### Assignment:
Your reply should reproduce each line below exactly and carry none of the pictures.

(Beginning of Provided information)

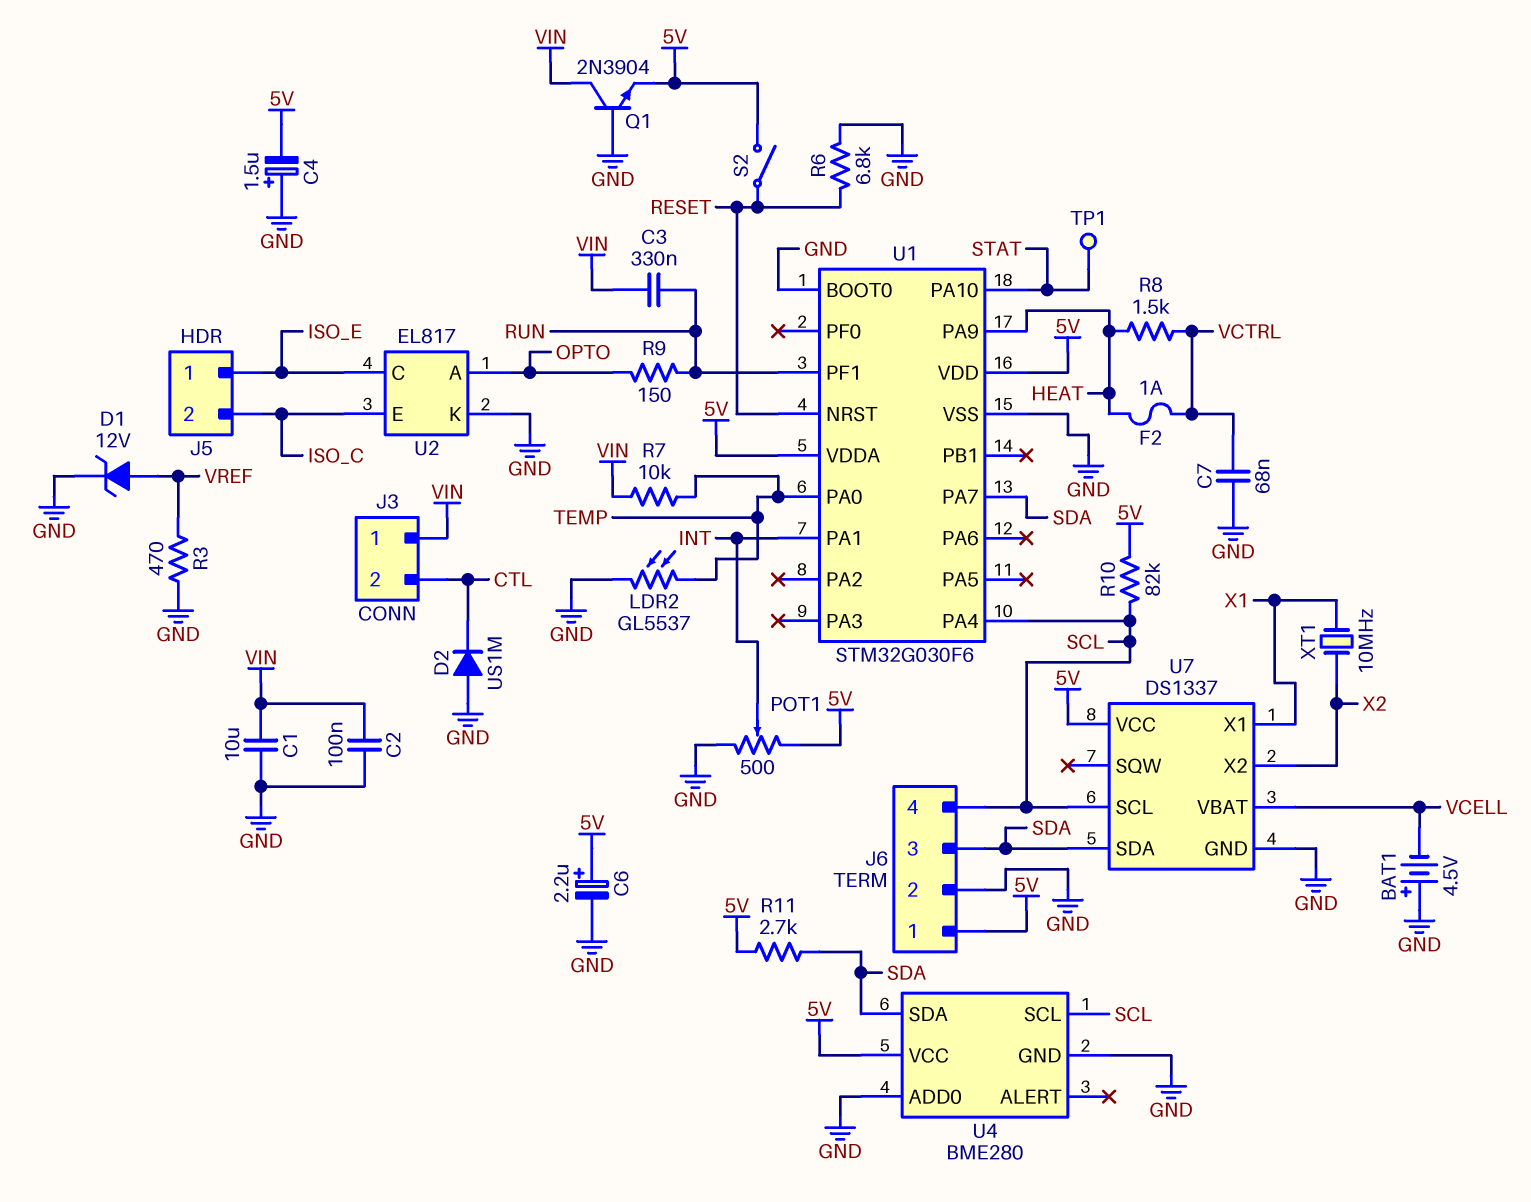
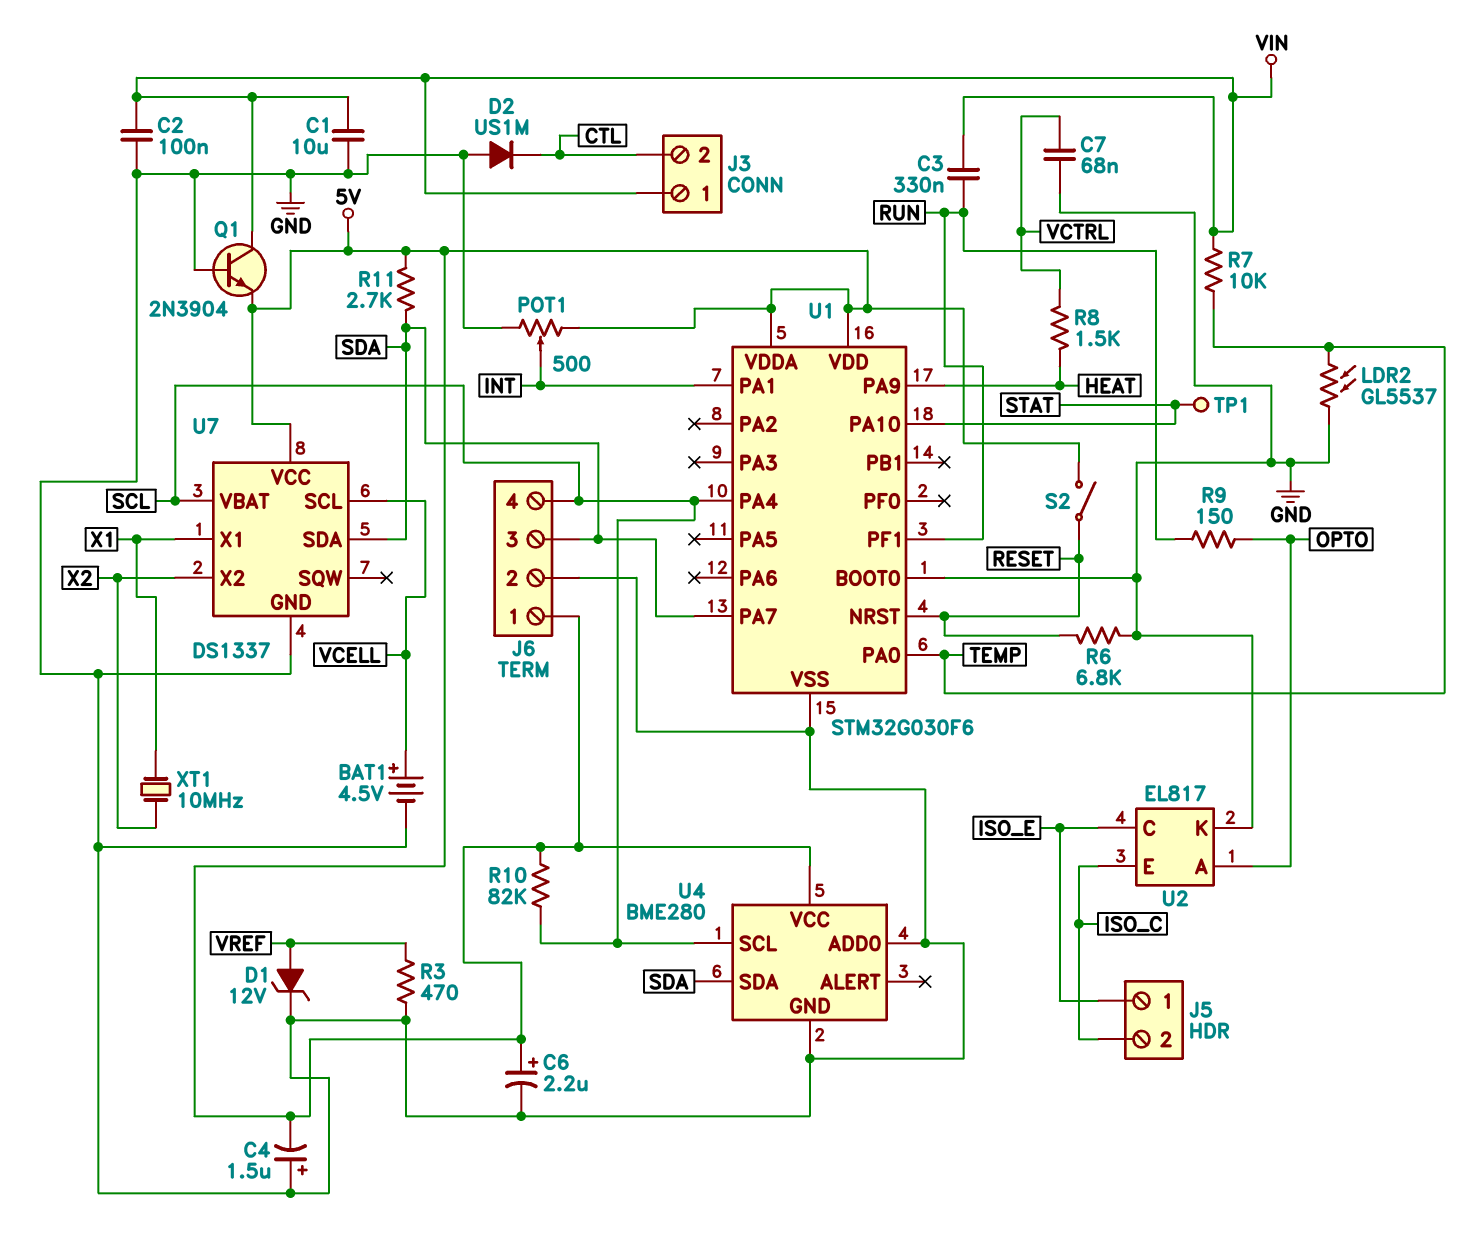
BAT1: 4.5V (plus GND, minus VCELL) -> 4.5V (plus VCELL, minus GND)
F2: 1A (HEAT, VCTRL) -> none
U7 pin SCL: SCL -> VCELL
U7 pin VBAT: VCELL -> SCL

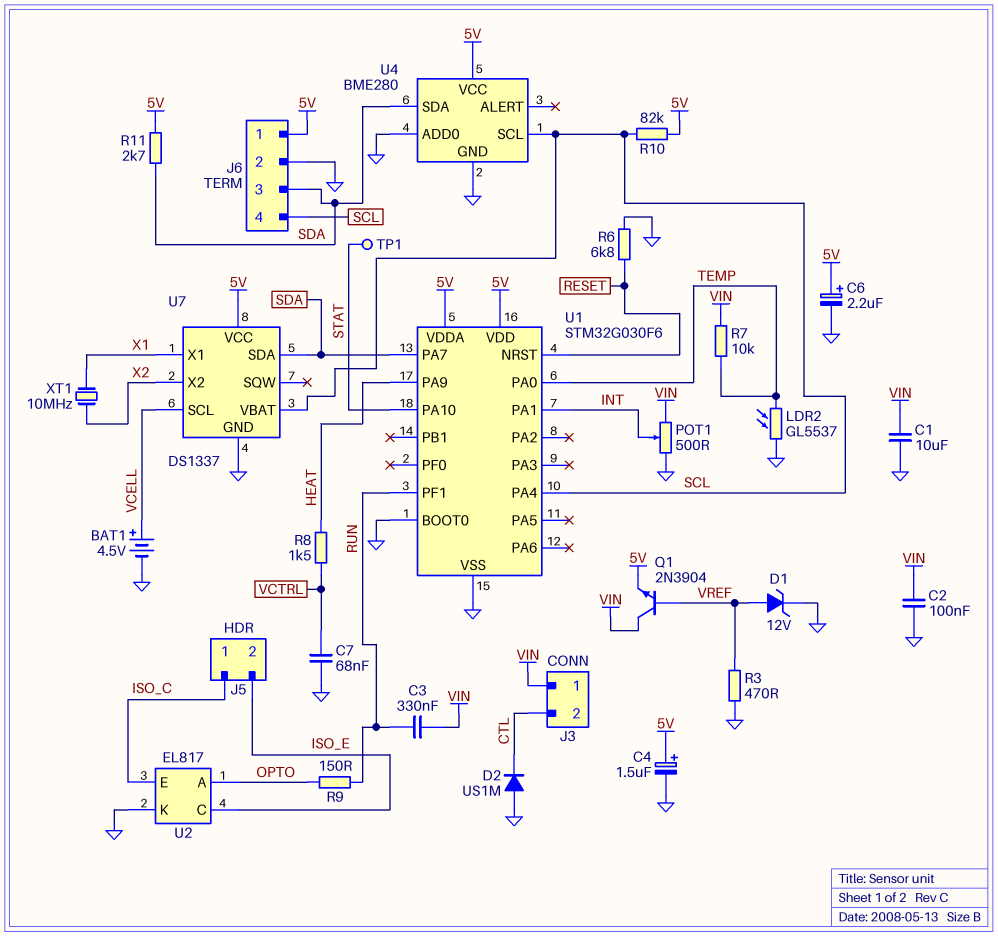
C4: 1.5uF (plus GND, minus 5V) -> 1.5uF (plus 5V, minus GND)
J5 pin 1: ISO_E -> ISO_C
J5 pin 2: ISO_C -> ISO_E
POT1: 500 (5V, GND, wiper INT) -> 500 (GND, VIN, wiper INT)
Q1: NPN 2N3904 (B GND, C VIN, E 5V) -> NPN 2N3904 (B VREF, C VIN, E 5V)
S2: switch (5V, RESET) -> none

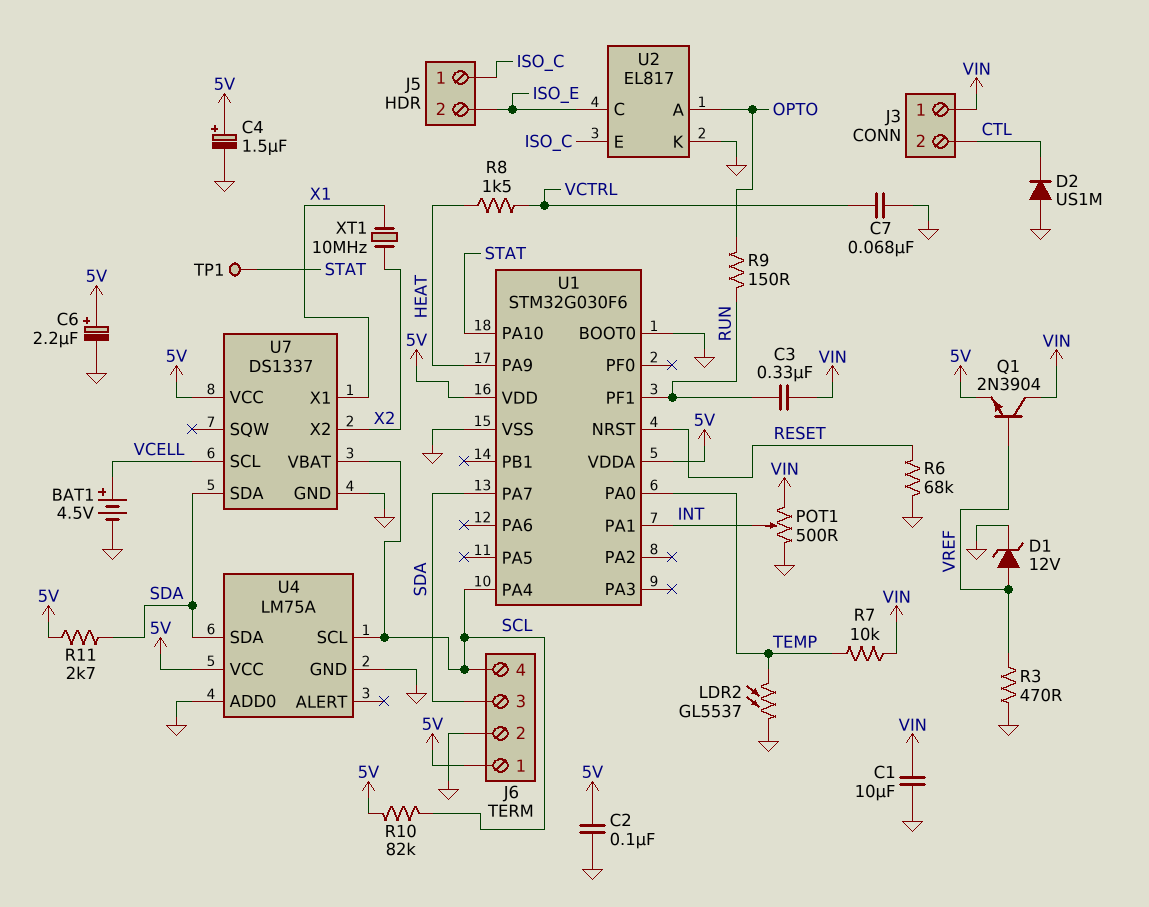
C2: 100nF (GND, VIN) -> 100nF (5V, GND)
R6: 6.8k (GND, RESET) -> 68k (GND, RESET)
U4: BME280 -> LM75A

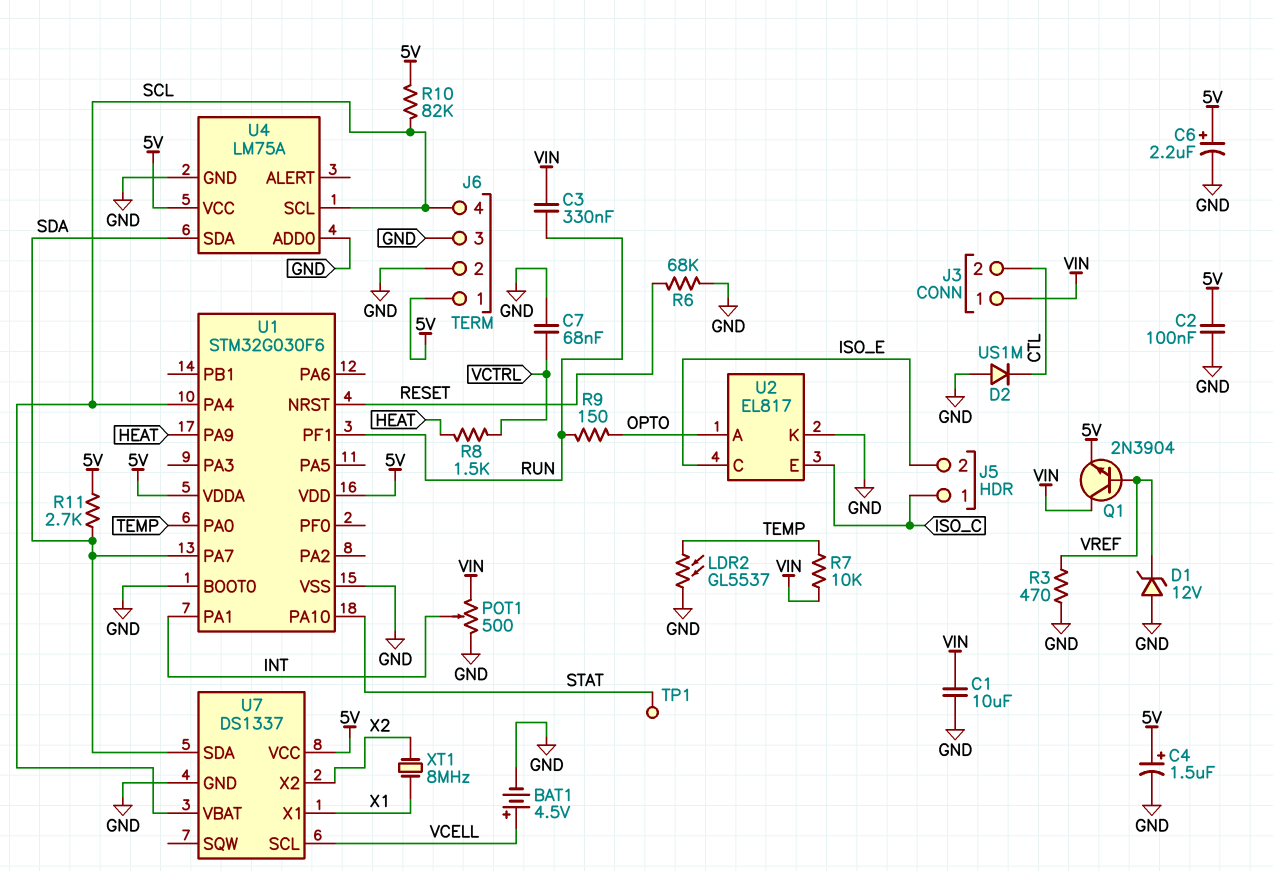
D1: zener 12V (A VREF, K GND) -> zener 12V (A GND, K VREF)
J6 pin 3: SDA -> GND
XT1: 10MHz (X1, X2) -> 8MHz (X1, X2)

(End of Provided information)

### Written answer:
BAT1: 4.5V (plus GND, minus VCELL) -> 4.5V (plus VCELL, minus GND)
F2: 1A (HEAT, VCTRL) -> none
U7 pin SCL: SCL -> VCELL
U7 pin VBAT: VCELL -> SCL

C4: 1.5uF (plus GND, minus 5V) -> 1.5uF (plus 5V, minus GND)
J5 pin 1: ISO_E -> ISO_C
J5 pin 2: ISO_C -> ISO_E
POT1: 500 (5V, GND, wiper INT) -> 500 (GND, VIN, wiper INT)
Q1: NPN 2N3904 (B GND, C VIN, E 5V) -> NPN 2N3904 (B VREF, C VIN, E 5V)
S2: switch (5V, RESET) -> none

C2: 100nF (GND, VIN) -> 100nF (5V, GND)
R6: 6.8k (GND, RESET) -> 68k (GND, RESET)
U4: BME280 -> LM75A

D1: zener 12V (A VREF, K GND) -> zener 12V (A GND, K VREF)
J6 pin 3: SDA -> GND
XT1: 10MHz (X1, X2) -> 8MHz (X1, X2)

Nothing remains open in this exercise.